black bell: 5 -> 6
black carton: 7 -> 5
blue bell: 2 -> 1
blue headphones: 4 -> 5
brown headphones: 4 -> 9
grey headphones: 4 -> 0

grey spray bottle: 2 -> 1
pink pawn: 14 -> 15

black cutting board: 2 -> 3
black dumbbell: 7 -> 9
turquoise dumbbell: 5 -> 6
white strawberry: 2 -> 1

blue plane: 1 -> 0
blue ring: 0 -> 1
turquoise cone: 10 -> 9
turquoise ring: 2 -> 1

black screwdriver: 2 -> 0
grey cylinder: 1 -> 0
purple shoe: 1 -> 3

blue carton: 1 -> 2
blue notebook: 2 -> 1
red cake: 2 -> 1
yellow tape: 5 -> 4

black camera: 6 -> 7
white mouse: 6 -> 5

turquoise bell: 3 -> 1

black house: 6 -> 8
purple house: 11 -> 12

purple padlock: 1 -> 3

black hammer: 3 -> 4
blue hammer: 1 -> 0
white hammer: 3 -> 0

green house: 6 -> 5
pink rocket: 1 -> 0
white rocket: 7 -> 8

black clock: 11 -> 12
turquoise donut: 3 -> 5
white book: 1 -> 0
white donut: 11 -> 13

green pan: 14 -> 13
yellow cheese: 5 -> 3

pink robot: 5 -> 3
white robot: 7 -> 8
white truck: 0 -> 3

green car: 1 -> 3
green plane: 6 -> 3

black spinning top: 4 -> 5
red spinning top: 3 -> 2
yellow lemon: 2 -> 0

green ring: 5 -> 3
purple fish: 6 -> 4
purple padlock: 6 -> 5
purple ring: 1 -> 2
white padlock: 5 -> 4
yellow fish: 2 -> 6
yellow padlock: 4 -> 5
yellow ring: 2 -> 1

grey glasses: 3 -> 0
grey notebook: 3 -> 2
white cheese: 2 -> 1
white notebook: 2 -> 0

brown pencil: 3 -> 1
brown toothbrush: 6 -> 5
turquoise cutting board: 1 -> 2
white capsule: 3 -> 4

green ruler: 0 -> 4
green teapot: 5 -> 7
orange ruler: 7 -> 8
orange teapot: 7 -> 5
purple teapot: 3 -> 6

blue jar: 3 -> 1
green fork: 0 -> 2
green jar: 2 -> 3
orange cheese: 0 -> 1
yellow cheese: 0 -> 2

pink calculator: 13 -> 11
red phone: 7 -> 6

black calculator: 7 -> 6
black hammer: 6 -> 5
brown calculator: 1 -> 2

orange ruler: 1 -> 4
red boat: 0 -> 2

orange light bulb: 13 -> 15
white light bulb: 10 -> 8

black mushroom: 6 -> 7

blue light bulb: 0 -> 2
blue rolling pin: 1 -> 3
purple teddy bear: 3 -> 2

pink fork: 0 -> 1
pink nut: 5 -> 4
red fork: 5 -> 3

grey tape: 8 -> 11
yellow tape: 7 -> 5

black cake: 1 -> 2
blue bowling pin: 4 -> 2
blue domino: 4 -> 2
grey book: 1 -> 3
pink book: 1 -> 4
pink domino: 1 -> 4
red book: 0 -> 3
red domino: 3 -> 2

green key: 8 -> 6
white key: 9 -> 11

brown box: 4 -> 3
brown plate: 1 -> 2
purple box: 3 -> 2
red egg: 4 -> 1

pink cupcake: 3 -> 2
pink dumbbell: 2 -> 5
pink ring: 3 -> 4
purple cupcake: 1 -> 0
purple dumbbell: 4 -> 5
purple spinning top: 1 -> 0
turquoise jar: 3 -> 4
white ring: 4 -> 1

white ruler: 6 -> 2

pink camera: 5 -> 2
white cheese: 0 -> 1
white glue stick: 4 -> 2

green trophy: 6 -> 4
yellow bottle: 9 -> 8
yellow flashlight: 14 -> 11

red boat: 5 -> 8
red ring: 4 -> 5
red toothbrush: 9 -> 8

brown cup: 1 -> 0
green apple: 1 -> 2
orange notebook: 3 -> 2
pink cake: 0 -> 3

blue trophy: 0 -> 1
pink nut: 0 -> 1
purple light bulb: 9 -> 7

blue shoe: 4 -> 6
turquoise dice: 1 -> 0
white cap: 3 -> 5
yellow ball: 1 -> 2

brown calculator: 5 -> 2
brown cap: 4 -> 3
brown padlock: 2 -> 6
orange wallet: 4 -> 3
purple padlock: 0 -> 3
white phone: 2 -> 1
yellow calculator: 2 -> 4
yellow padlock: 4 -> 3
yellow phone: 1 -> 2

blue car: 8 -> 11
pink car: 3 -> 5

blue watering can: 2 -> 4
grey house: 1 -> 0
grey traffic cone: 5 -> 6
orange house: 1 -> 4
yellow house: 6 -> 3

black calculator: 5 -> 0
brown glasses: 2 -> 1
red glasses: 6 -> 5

#### What is required
Write out the full listing, keeping every line exactly as it is.

#### Answer to this task
black bell: 5 -> 6
black carton: 7 -> 5
blue bell: 2 -> 1
blue headphones: 4 -> 5
brown headphones: 4 -> 9
grey headphones: 4 -> 0

grey spray bottle: 2 -> 1
pink pawn: 14 -> 15

black cutting board: 2 -> 3
black dumbbell: 7 -> 9
turquoise dumbbell: 5 -> 6
white strawberry: 2 -> 1

blue plane: 1 -> 0
blue ring: 0 -> 1
turquoise cone: 10 -> 9
turquoise ring: 2 -> 1

black screwdriver: 2 -> 0
grey cylinder: 1 -> 0
purple shoe: 1 -> 3

blue carton: 1 -> 2
blue notebook: 2 -> 1
red cake: 2 -> 1
yellow tape: 5 -> 4

black camera: 6 -> 7
white mouse: 6 -> 5

turquoise bell: 3 -> 1

black house: 6 -> 8
purple house: 11 -> 12

purple padlock: 1 -> 3

black hammer: 3 -> 4
blue hammer: 1 -> 0
white hammer: 3 -> 0

green house: 6 -> 5
pink rocket: 1 -> 0
white rocket: 7 -> 8

black clock: 11 -> 12
turquoise donut: 3 -> 5
white book: 1 -> 0
white donut: 11 -> 13

green pan: 14 -> 13
yellow cheese: 5 -> 3

pink robot: 5 -> 3
white robot: 7 -> 8
white truck: 0 -> 3

green car: 1 -> 3
green plane: 6 -> 3

black spinning top: 4 -> 5
red spinning top: 3 -> 2
yellow lemon: 2 -> 0

green ring: 5 -> 3
purple fish: 6 -> 4
purple padlock: 6 -> 5
purple ring: 1 -> 2
white padlock: 5 -> 4
yellow fish: 2 -> 6
yellow padlock: 4 -> 5
yellow ring: 2 -> 1

grey glasses: 3 -> 0
grey notebook: 3 -> 2
white cheese: 2 -> 1
white notebook: 2 -> 0

brown pencil: 3 -> 1
brown toothbrush: 6 -> 5
turquoise cutting board: 1 -> 2
white capsule: 3 -> 4

green ruler: 0 -> 4
green teapot: 5 -> 7
orange ruler: 7 -> 8
orange teapot: 7 -> 5
purple teapot: 3 -> 6

blue jar: 3 -> 1
green fork: 0 -> 2
green jar: 2 -> 3
orange cheese: 0 -> 1
yellow cheese: 0 -> 2

pink calculator: 13 -> 11
red phone: 7 -> 6

black calculator: 7 -> 6
black hammer: 6 -> 5
brown calculator: 1 -> 2

orange ruler: 1 -> 4
red boat: 0 -> 2

orange light bulb: 13 -> 15
white light bulb: 10 -> 8

black mushroom: 6 -> 7

blue light bulb: 0 -> 2
blue rolling pin: 1 -> 3
purple teddy bear: 3 -> 2

pink fork: 0 -> 1
pink nut: 5 -> 4
red fork: 5 -> 3

grey tape: 8 -> 11
yellow tape: 7 -> 5

black cake: 1 -> 2
blue bowling pin: 4 -> 2
blue domino: 4 -> 2
grey book: 1 -> 3
pink book: 1 -> 4
pink domino: 1 -> 4
red book: 0 -> 3
red domino: 3 -> 2

green key: 8 -> 6
white key: 9 -> 11

brown box: 4 -> 3
brown plate: 1 -> 2
purple box: 3 -> 2
red egg: 4 -> 1

pink cupcake: 3 -> 2
pink dumbbell: 2 -> 5
pink ring: 3 -> 4
purple cupcake: 1 -> 0
purple dumbbell: 4 -> 5
purple spinning top: 1 -> 0
turquoise jar: 3 -> 4
white ring: 4 -> 1

white ruler: 6 -> 2

pink camera: 5 -> 2
white cheese: 0 -> 1
white glue stick: 4 -> 2

green trophy: 6 -> 4
yellow bottle: 9 -> 8
yellow flashlight: 14 -> 11

red boat: 5 -> 8
red ring: 4 -> 5
red toothbrush: 9 -> 8

brown cup: 1 -> 0
green apple: 1 -> 2
orange notebook: 3 -> 2
pink cake: 0 -> 3

blue trophy: 0 -> 1
pink nut: 0 -> 1
purple light bulb: 9 -> 7

blue shoe: 4 -> 6
turquoise dice: 1 -> 0
white cap: 3 -> 5
yellow ball: 1 -> 2

brown calculator: 5 -> 2
brown cap: 4 -> 3
brown padlock: 2 -> 6
orange wallet: 4 -> 3
purple padlock: 0 -> 3
white phone: 2 -> 1
yellow calculator: 2 -> 4
yellow padlock: 4 -> 3
yellow phone: 1 -> 2

blue car: 8 -> 11
pink car: 3 -> 5

blue watering can: 2 -> 4
grey house: 1 -> 0
grey traffic cone: 5 -> 6
orange house: 1 -> 4
yellow house: 6 -> 3

black calculator: 5 -> 0
brown glasses: 2 -> 1
red glasses: 6 -> 5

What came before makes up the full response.